To do
Copy out word for word the material between the lines holding "Question: Which point" and "The blue metallic bus at center is", inclusive, and nothing else.

##### Data lines #####

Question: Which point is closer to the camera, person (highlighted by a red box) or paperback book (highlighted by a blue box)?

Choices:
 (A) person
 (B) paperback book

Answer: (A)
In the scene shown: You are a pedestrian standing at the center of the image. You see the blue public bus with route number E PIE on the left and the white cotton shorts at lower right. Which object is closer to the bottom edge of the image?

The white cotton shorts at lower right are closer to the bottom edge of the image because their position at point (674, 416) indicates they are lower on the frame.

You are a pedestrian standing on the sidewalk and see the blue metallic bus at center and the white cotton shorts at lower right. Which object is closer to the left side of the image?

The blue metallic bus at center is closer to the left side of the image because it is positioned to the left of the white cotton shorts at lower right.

#####
##### Data lines #####

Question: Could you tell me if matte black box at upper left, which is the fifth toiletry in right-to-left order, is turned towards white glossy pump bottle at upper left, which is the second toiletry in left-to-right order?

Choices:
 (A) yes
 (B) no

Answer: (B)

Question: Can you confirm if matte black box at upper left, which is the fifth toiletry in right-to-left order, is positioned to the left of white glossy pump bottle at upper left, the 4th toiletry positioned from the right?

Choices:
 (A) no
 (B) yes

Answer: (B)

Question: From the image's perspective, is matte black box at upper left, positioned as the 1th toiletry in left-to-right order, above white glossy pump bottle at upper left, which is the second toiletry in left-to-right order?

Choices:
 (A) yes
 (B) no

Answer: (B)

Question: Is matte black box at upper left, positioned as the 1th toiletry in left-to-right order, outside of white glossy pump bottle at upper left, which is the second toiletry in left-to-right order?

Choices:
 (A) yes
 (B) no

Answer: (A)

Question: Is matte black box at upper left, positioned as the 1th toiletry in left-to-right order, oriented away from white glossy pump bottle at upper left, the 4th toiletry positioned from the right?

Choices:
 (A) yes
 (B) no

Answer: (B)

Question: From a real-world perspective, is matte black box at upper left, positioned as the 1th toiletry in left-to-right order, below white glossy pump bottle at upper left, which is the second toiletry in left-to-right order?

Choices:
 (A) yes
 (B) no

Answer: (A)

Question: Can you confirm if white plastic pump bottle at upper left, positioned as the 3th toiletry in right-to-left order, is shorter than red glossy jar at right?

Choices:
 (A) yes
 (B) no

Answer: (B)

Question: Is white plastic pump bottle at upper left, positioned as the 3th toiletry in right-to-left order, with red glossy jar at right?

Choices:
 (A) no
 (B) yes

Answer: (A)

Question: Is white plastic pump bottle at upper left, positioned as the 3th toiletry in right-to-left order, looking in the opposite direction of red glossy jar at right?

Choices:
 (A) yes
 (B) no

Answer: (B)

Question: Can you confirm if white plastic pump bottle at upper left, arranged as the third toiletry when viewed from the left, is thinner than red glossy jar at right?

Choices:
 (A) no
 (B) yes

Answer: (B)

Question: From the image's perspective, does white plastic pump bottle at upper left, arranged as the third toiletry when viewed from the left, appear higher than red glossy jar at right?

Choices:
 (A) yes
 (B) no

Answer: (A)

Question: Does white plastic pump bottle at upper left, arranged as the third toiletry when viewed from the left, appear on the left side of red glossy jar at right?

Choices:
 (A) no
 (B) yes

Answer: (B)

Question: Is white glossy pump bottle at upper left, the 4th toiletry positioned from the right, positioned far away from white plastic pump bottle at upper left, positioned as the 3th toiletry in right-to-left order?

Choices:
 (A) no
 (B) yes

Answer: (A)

#####

Answer below
Question: Which point is closer to the camera, person (highlighted by a red box) or paperback book (highlighted by a blue box)?

Choices:
 (A) person
 (B) paperback book

Answer: (A)
In the scene shown: You are a pedestrian standing at the center of the image. You see the blue public bus with route number E PIE on the left and the white cotton shorts at lower right. Which object is closer to the bottom edge of the image?

The white cotton shorts at lower right are closer to the bottom edge of the image because their position at point (674, 416) indicates they are lower on the frame.

You are a pedestrian standing on the sidewalk and see the blue metallic bus at center and the white cotton shorts at lower right. Which object is closer to the left side of the image?

The blue metallic bus at center is closer to the left side of the image because it is positioned to the left of the white cotton shorts at lower right.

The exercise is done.